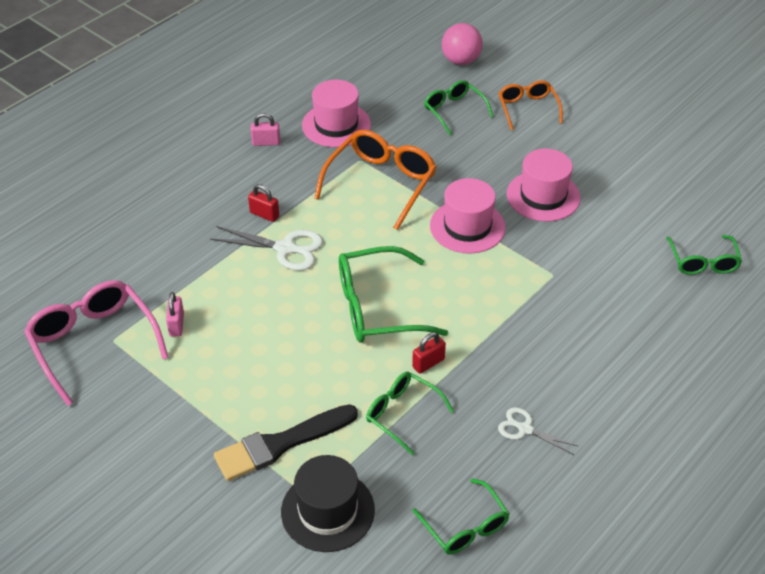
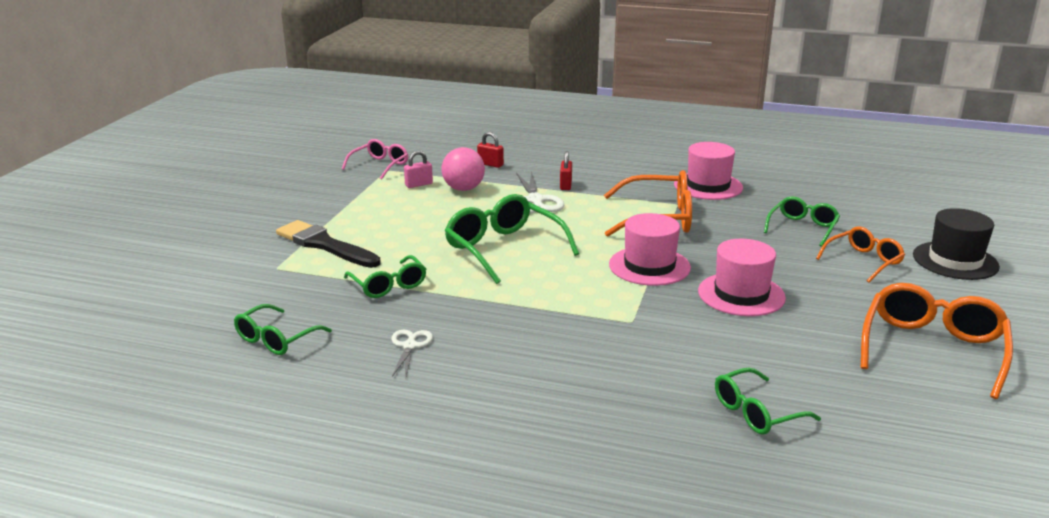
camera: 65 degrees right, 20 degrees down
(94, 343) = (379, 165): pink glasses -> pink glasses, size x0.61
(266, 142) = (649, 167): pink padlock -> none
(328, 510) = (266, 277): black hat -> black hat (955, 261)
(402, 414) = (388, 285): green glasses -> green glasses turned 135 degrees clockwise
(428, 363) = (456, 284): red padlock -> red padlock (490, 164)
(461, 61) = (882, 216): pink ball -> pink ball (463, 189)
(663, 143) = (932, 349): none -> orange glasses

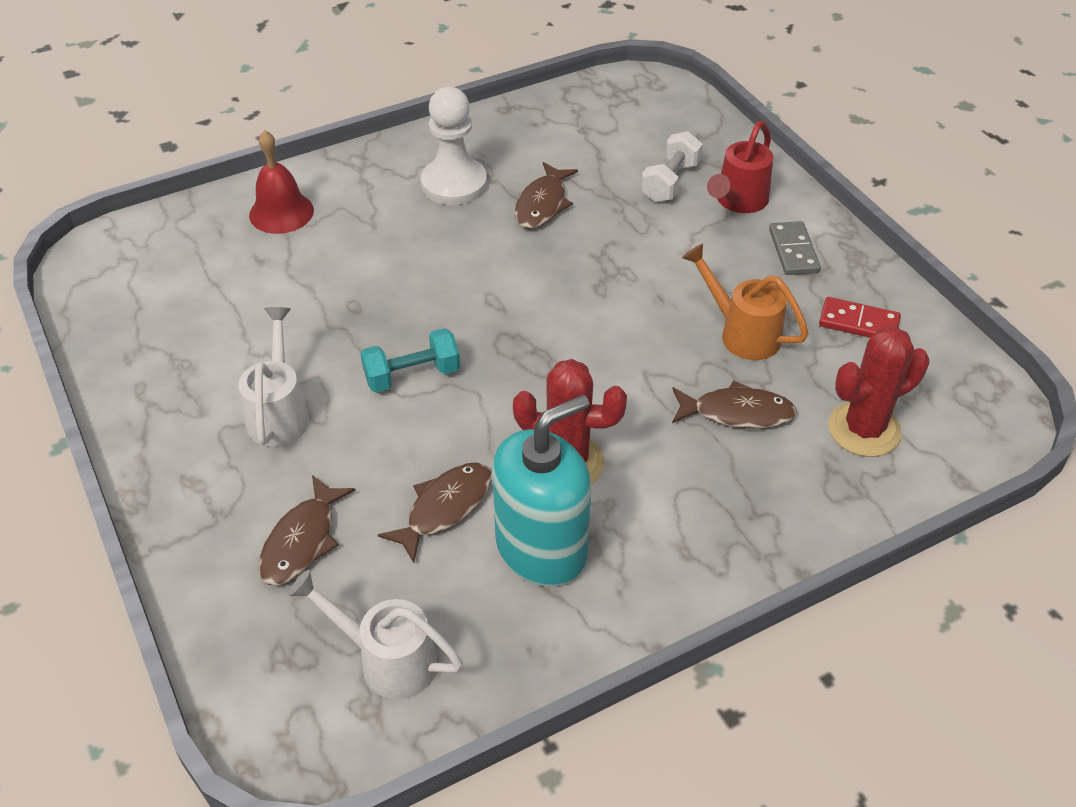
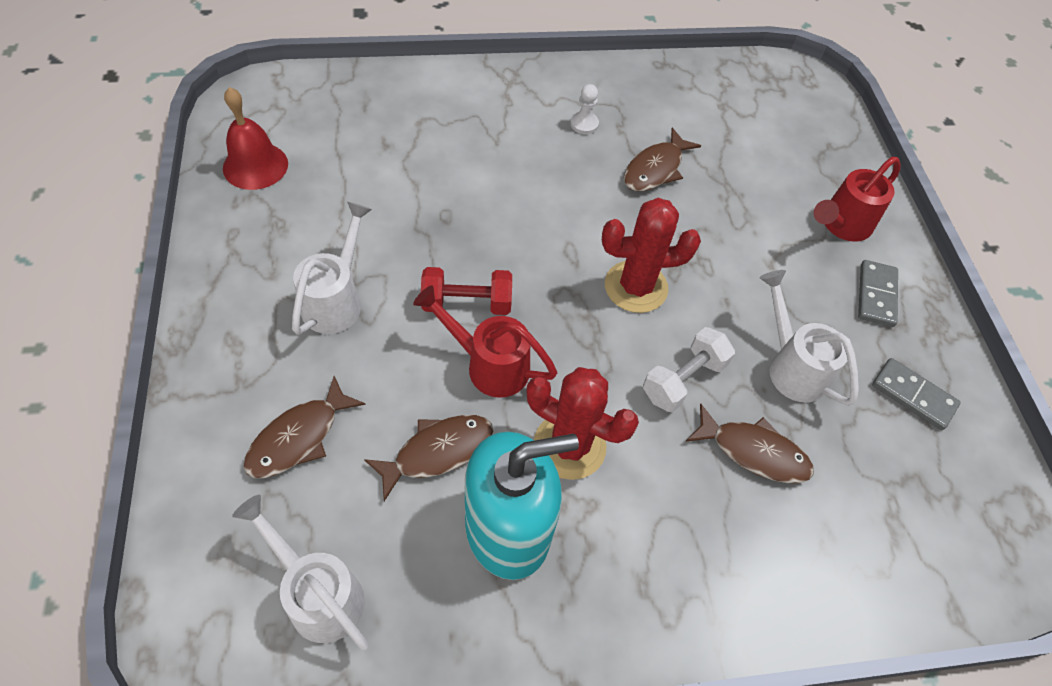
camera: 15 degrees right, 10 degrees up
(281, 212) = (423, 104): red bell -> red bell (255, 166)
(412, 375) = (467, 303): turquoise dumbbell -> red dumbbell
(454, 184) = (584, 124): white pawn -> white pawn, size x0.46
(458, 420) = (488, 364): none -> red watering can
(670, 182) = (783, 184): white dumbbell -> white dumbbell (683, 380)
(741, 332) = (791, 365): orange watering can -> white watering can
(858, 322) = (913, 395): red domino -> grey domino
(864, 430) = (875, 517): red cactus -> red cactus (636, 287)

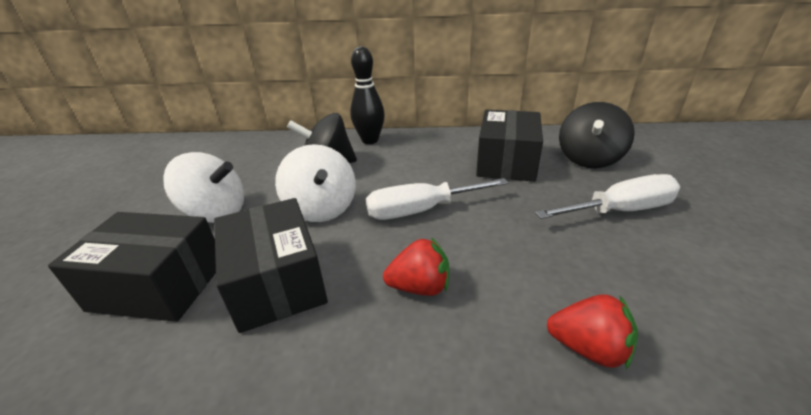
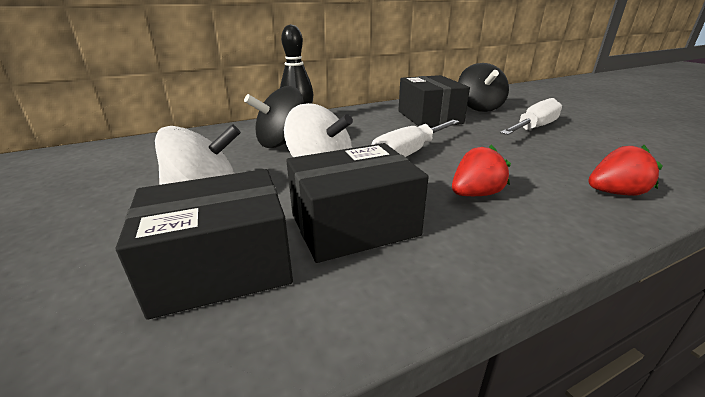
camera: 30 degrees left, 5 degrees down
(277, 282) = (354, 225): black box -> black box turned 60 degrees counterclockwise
::::
Exercise details:
Using the listing, copy every line where the word "degrees" shows up.

Completed exercise:
camera: 65 degrees right, 20 degrees down
(402, 414) = (388, 285): green glasses -> green glasses turned 135 degrees clockwise
camera: 15 degrees right, 10 degrees up
camera: 30 degrees left, 5 degrees down
(277, 282) = (354, 225): black box -> black box turned 60 degrees counterclockwise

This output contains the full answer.